> _Exercise requirements_: Using the data below, work out how many lines contain the word "none", then state that number without comment.

> _Data to examine_:
=====
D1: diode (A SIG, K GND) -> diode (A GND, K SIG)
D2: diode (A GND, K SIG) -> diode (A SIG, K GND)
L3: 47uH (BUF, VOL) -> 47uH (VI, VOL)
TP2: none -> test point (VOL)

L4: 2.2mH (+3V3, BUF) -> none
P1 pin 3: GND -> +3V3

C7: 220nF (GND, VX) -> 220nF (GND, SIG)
=====
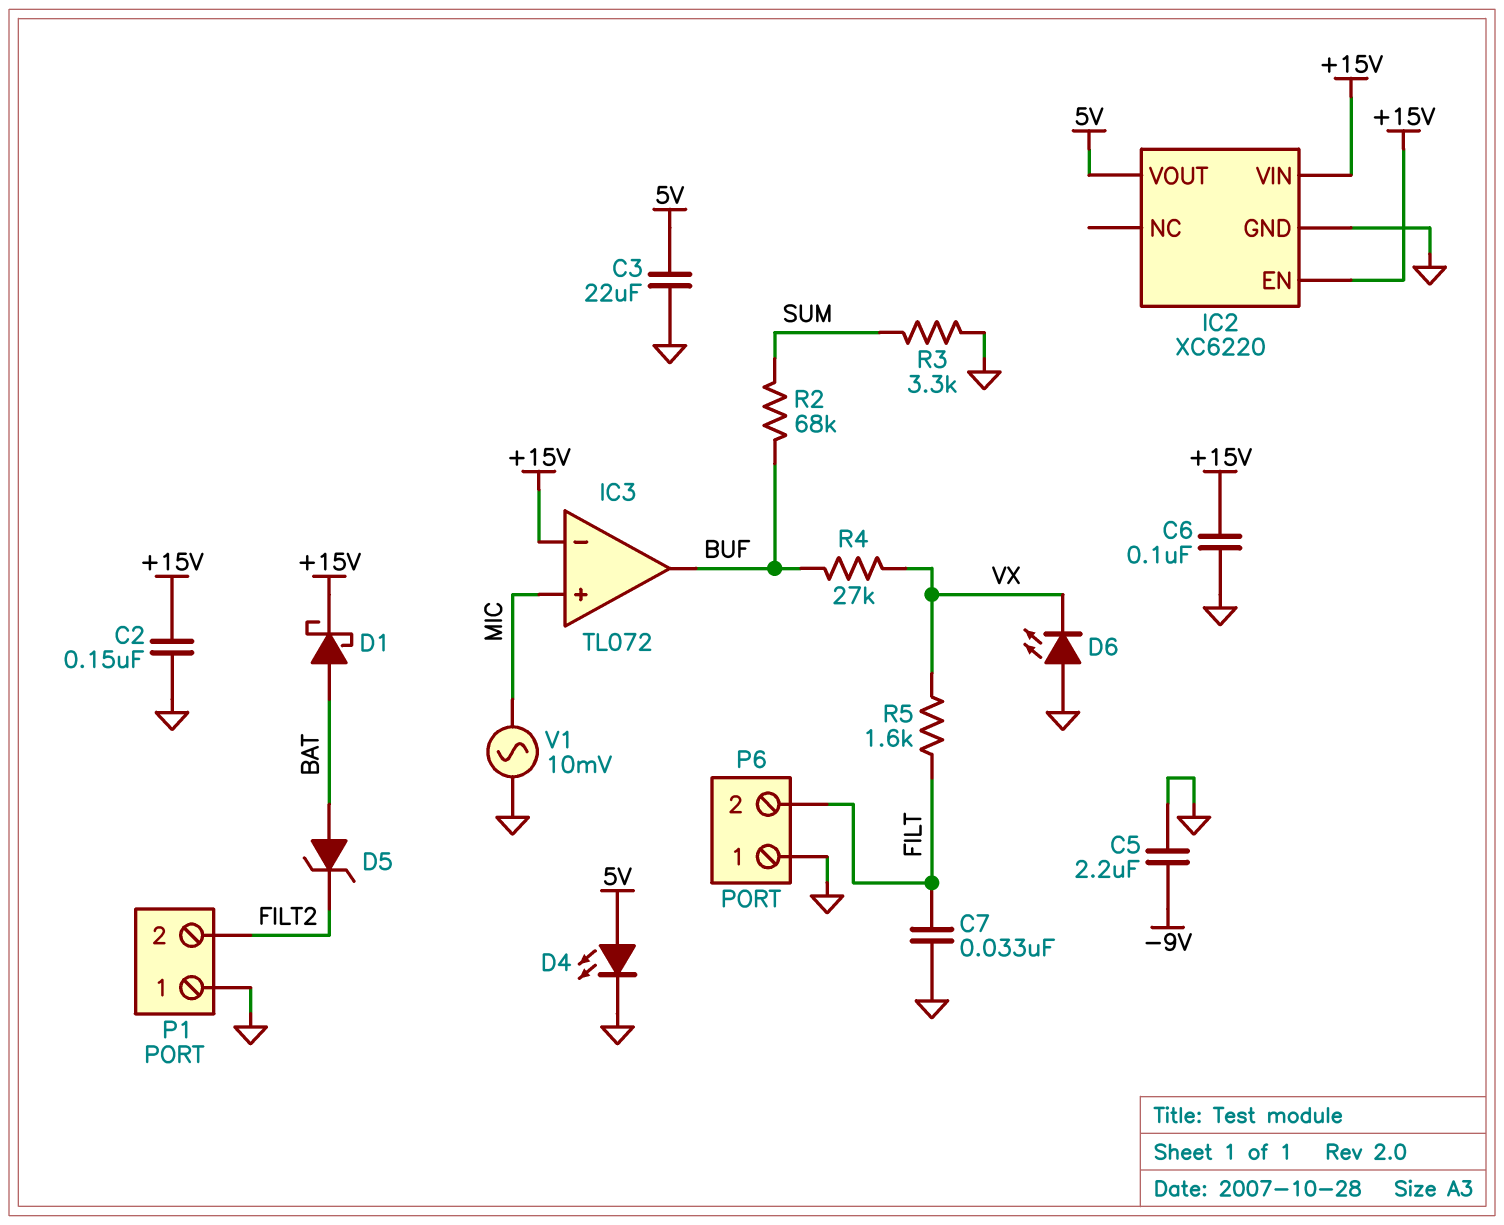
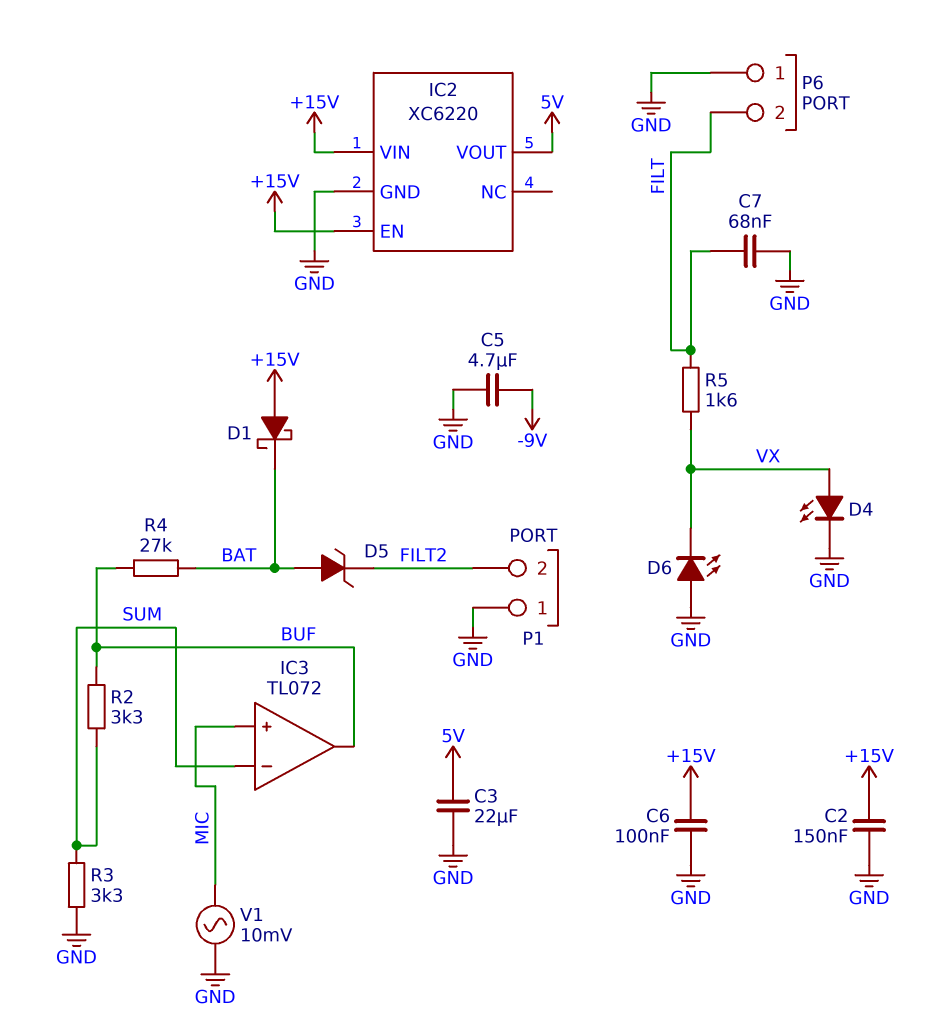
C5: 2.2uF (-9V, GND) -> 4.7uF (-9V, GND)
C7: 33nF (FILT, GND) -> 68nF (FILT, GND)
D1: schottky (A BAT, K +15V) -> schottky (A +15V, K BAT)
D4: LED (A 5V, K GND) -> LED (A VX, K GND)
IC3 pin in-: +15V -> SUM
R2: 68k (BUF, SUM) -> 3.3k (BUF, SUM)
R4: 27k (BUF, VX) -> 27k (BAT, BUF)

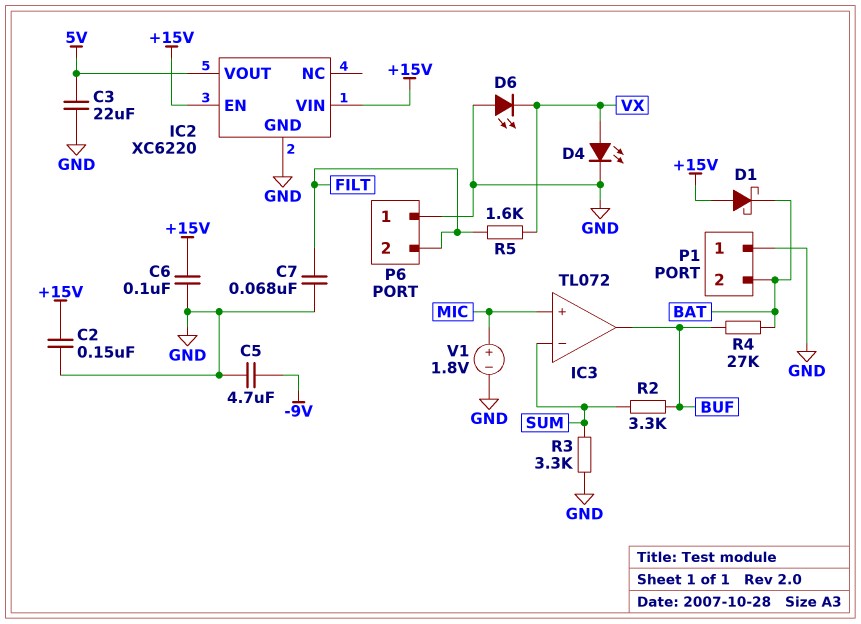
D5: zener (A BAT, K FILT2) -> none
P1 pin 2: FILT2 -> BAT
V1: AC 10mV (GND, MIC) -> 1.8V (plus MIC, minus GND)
=====
> _Answer for this exercise_: 3